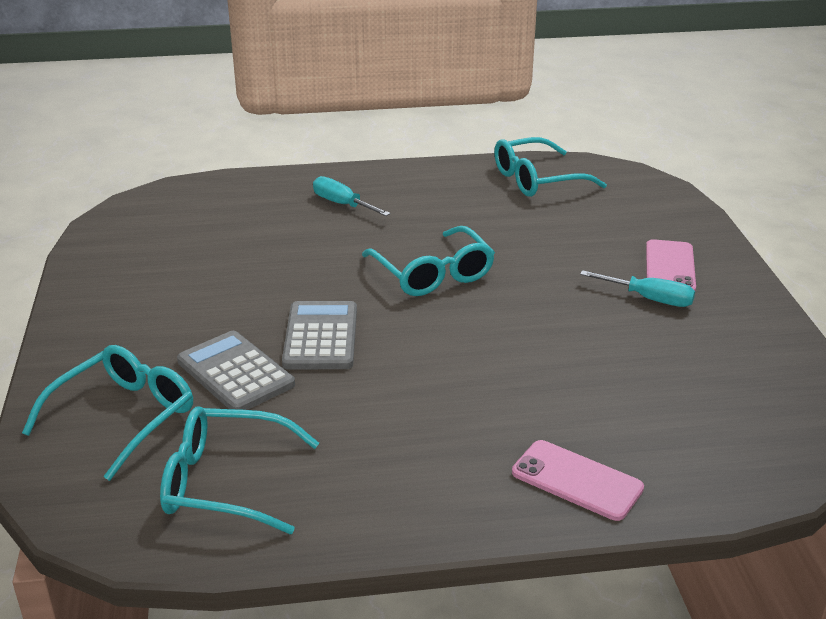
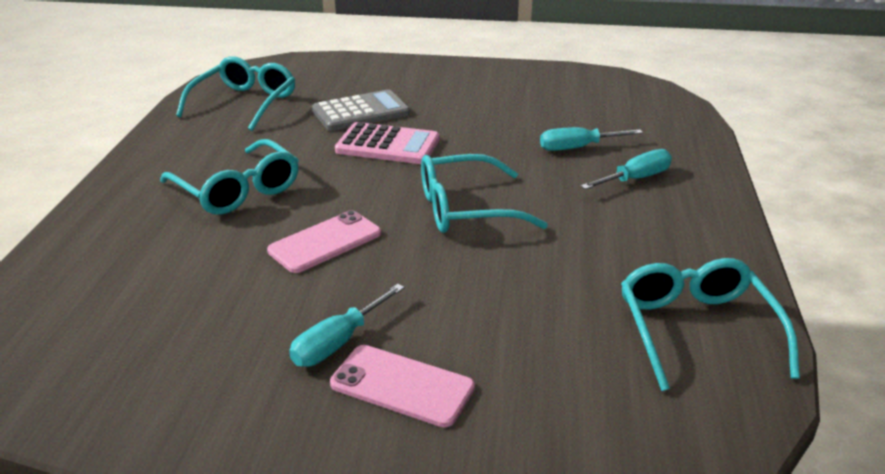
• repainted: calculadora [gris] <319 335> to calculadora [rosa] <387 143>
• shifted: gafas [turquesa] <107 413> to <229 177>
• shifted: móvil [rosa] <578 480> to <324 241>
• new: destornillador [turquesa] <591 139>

Required action -
Copy all lines from the data that hold the word "shifted".

Solution for this problem -
• shifted: gafas [turquesa] <107 413> to <229 177>
• shifted: móvil [rosa] <578 480> to <324 241>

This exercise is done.